## Task
Determine the number of lines of the records below that include "SCARLET". Respond with the number and no other text.

## Entries provided
::::::::::

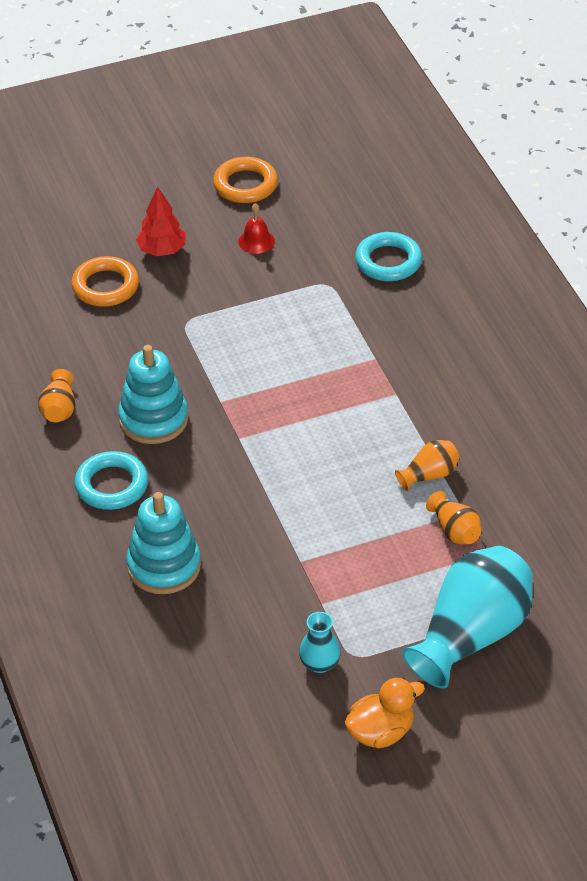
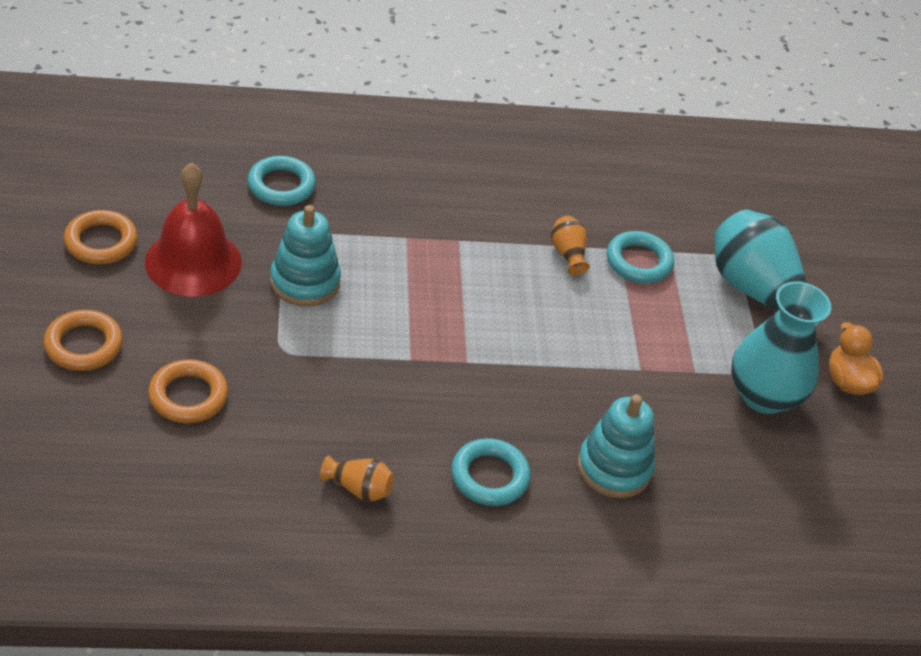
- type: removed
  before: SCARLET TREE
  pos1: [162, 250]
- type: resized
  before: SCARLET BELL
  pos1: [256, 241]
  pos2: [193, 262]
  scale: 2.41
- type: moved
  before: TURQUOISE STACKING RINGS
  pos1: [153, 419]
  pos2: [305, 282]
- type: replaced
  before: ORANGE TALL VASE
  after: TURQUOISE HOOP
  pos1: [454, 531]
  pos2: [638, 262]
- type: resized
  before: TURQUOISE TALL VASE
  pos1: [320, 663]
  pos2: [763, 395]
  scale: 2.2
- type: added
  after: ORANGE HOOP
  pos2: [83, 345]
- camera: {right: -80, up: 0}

::::::::::

## Result of this task
2